Exercise requirements :: Output each record exactly, with nothing omitted.

Dataset excerpts ::
----

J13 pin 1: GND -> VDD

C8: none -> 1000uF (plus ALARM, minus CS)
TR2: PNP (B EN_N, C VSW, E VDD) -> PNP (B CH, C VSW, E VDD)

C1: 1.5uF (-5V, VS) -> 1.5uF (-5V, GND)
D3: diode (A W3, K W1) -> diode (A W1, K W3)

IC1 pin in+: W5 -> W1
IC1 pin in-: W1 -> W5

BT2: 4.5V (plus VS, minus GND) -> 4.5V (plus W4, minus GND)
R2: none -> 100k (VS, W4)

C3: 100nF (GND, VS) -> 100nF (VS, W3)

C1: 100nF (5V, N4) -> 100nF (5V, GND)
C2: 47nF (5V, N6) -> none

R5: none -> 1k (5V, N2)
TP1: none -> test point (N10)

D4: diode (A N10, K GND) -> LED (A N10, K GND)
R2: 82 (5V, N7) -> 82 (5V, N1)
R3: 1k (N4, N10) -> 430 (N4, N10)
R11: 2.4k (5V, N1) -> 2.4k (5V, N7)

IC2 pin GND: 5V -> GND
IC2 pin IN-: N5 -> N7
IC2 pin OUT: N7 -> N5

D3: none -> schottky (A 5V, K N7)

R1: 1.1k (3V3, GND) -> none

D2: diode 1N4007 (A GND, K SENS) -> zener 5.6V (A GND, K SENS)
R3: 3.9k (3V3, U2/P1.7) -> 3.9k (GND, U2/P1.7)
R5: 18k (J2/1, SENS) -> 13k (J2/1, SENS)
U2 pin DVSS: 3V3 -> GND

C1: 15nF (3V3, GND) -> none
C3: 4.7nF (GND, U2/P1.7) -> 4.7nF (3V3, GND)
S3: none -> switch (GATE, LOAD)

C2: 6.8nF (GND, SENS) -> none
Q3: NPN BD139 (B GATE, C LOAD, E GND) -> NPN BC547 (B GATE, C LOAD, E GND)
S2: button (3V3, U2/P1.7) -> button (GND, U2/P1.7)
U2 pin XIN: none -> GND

----

Response for this exercise ::
J13 pin 1: GND -> VDD

C8: none -> 1000uF (plus ALARM, minus CS)
TR2: PNP (B EN_N, C VSW, E VDD) -> PNP (B CH, C VSW, E VDD)

C1: 1.5uF (-5V, VS) -> 1.5uF (-5V, GND)
D3: diode (A W3, K W1) -> diode (A W1, K W3)

IC1 pin in+: W5 -> W1
IC1 pin in-: W1 -> W5

BT2: 4.5V (plus VS, minus GND) -> 4.5V (plus W4, minus GND)
R2: none -> 100k (VS, W4)

C3: 100nF (GND, VS) -> 100nF (VS, W3)

C1: 100nF (5V, N4) -> 100nF (5V, GND)
C2: 47nF (5V, N6) -> none

R5: none -> 1k (5V, N2)
TP1: none -> test point (N10)

D4: diode (A N10, K GND) -> LED (A N10, K GND)
R2: 82 (5V, N7) -> 82 (5V, N1)
R3: 1k (N4, N10) -> 430 (N4, N10)
R11: 2.4k (5V, N1) -> 2.4k (5V, N7)

IC2 pin GND: 5V -> GND
IC2 pin IN-: N5 -> N7
IC2 pin OUT: N7 -> N5

D3: none -> schottky (A 5V, K N7)

R1: 1.1k (3V3, GND) -> none

D2: diode 1N4007 (A GND, K SENS) -> zener 5.6V (A GND, K SENS)
R3: 3.9k (3V3, U2/P1.7) -> 3.9k (GND, U2/P1.7)
R5: 18k (J2/1, SENS) -> 13k (J2/1, SENS)
U2 pin DVSS: 3V3 -> GND

C1: 15nF (3V3, GND) -> none
C3: 4.7nF (GND, U2/P1.7) -> 4.7nF (3V3, GND)
S3: none -> switch (GATE, LOAD)

C2: 6.8nF (GND, SENS) -> none
Q3: NPN BD139 (B GATE, C LOAD, E GND) -> NPN BC547 (B GATE, C LOAD, E GND)
S2: button (3V3, U2/P1.7) -> button (GND, U2/P1.7)
U2 pin XIN: none -> GND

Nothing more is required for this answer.